── Provided data
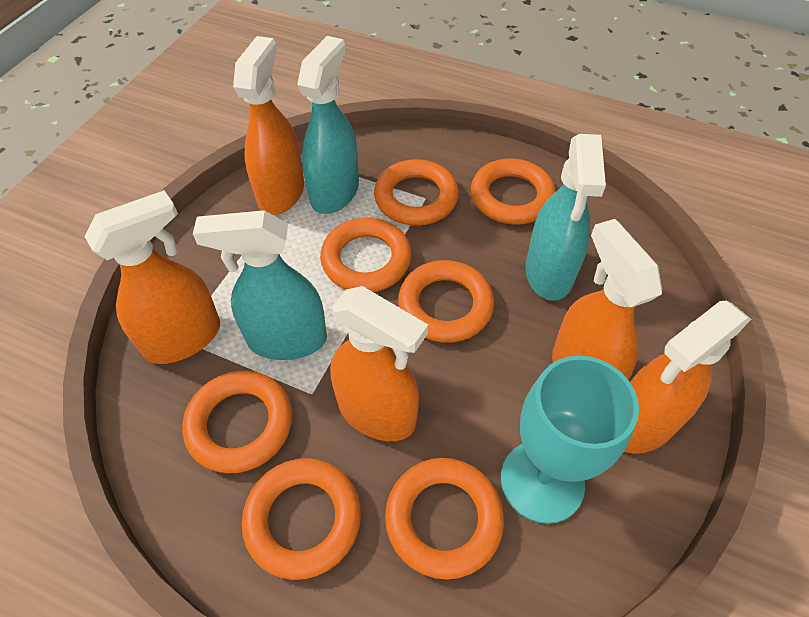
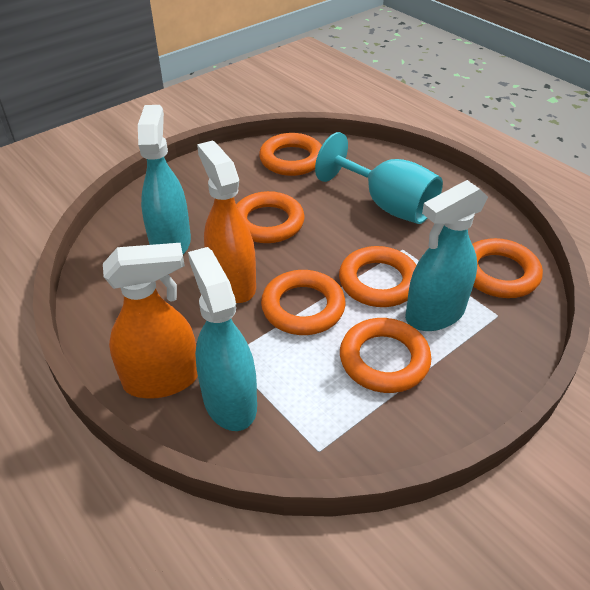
orange ring: 7 -> 6
orange spray bottle: 5 -> 2

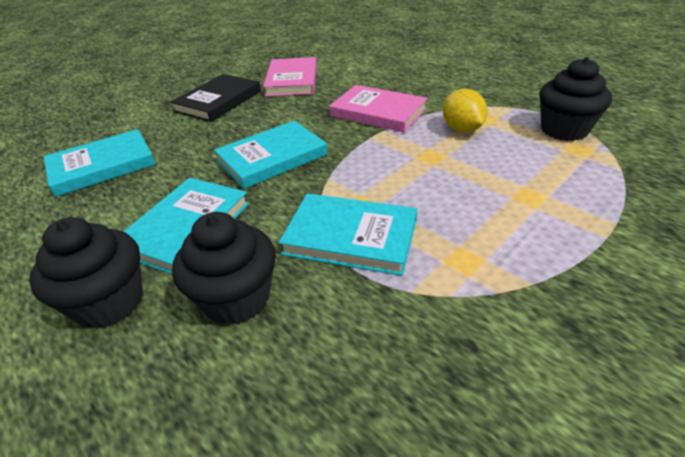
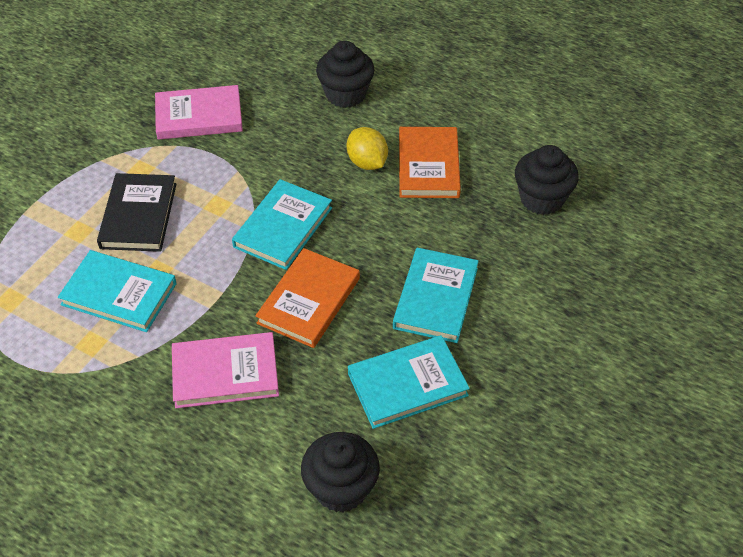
orange book: 0 -> 2

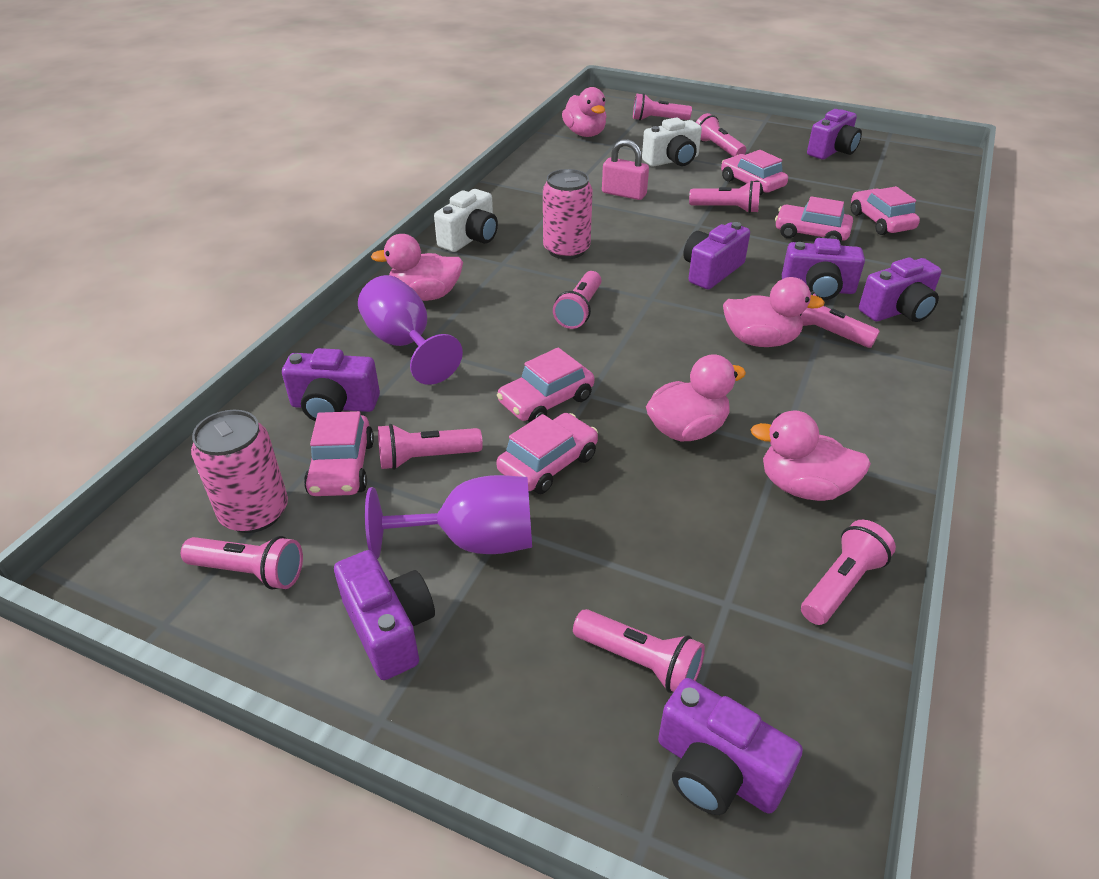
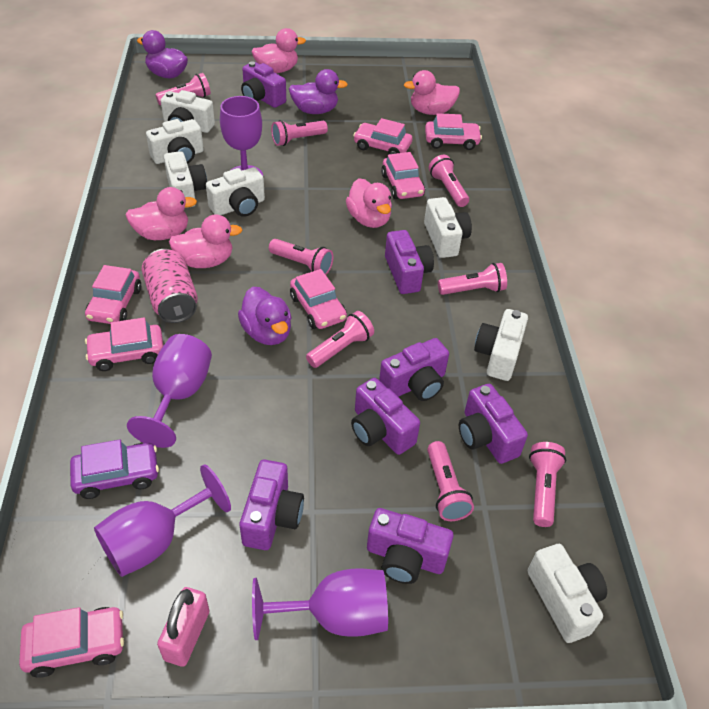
pink can: 2 -> 1
pink car: 6 -> 7
pink flashlight: 9 -> 8
purple car: 0 -> 1
purple duck: 0 -> 3
purple goblet: 2 -> 4
white camera: 2 -> 7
────
#### [Try it]
Quote only the lines from the one containing "pink car: 6 -> 7" through the final line of the records, with both ends included.

#### [Exercise response]
pink car: 6 -> 7
pink flashlight: 9 -> 8
purple car: 0 -> 1
purple duck: 0 -> 3
purple goblet: 2 -> 4
white camera: 2 -> 7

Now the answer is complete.